■ Given data ■
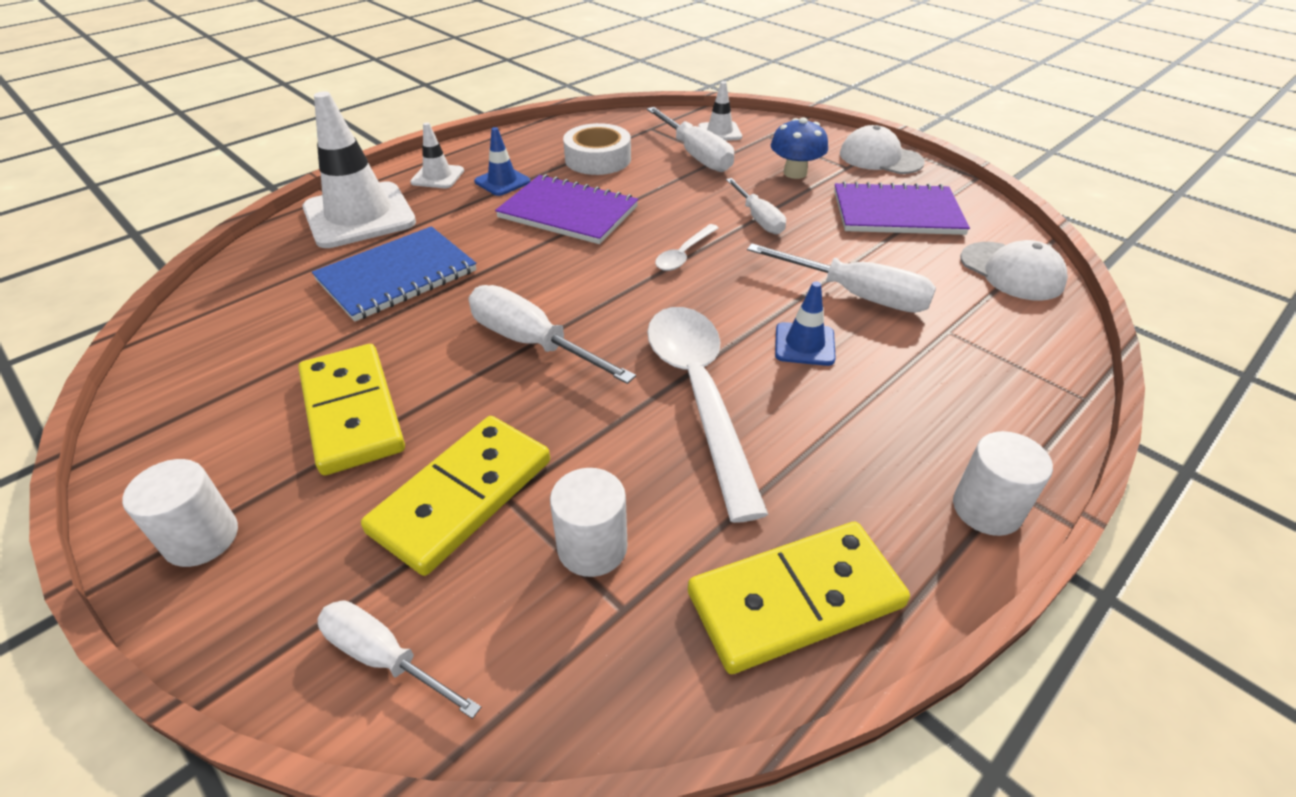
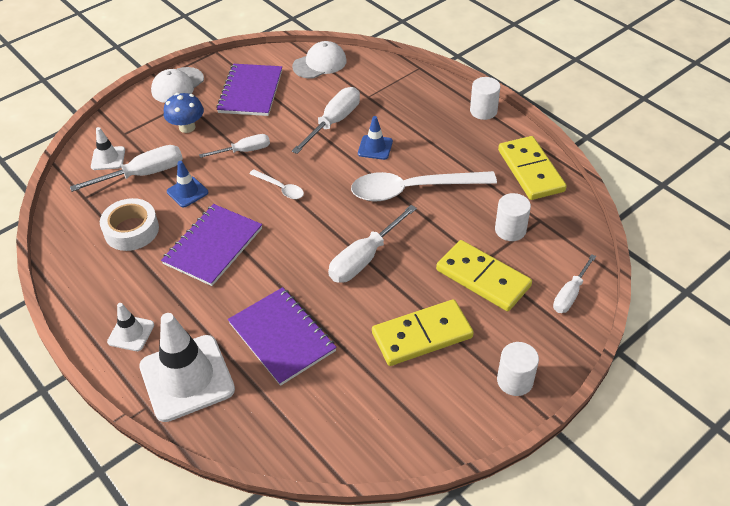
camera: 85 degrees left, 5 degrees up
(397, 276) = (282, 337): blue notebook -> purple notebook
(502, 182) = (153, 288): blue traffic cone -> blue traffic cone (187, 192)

■ Required action ■
In the listing, find each line with the string "blue" and copy it.

■ Result of the task ■
(397, 276) = (282, 337): blue notebook -> purple notebook
(502, 182) = (153, 288): blue traffic cone -> blue traffic cone (187, 192)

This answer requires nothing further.